*Directions for this task:* Once the line with "(121, 417) = (350, 561): yellow pear -> none" is found in the entries below, repeat it and each following line exactly, up to and including the line with "(348, 502) = (655, 476): orange". Add no other lines.

(Items from a dataset)
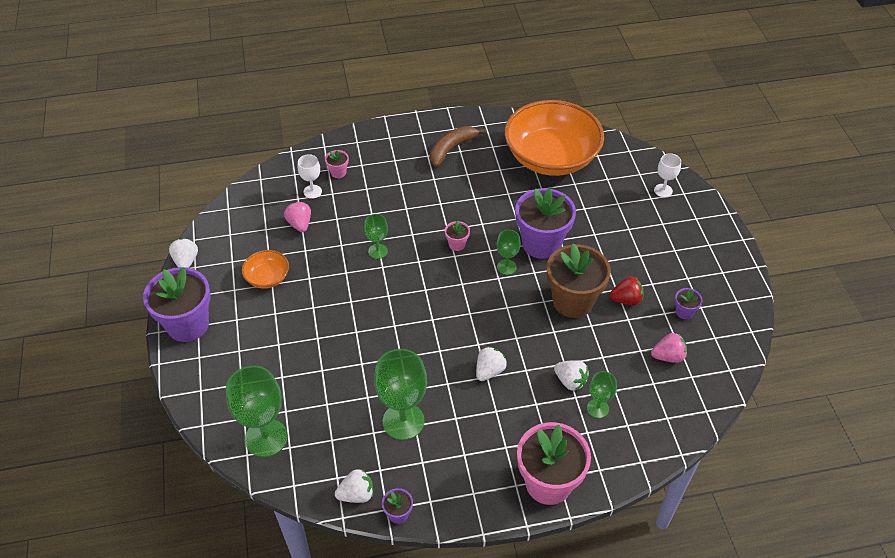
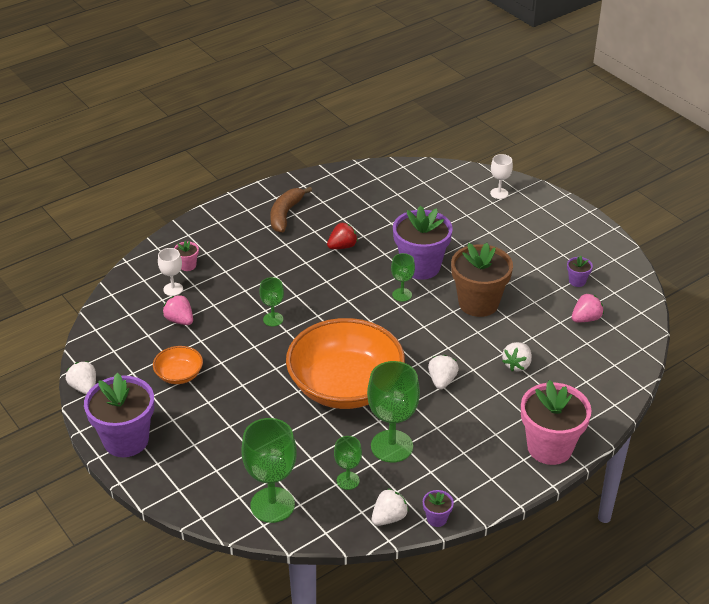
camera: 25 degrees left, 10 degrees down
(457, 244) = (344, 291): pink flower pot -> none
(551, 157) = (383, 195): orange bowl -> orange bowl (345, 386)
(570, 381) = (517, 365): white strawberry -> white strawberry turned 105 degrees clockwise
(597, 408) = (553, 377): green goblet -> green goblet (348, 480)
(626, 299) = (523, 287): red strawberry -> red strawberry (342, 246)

==

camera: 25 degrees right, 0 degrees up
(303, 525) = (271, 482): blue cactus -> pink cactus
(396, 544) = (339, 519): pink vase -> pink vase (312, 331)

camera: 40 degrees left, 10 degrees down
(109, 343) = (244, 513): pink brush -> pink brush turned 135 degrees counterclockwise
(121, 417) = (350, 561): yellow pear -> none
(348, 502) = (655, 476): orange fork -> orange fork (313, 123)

*Exercise output:*
(121, 417) = (350, 561): yellow pear -> none
(348, 502) = (655, 476): orange fork -> orange fork (313, 123)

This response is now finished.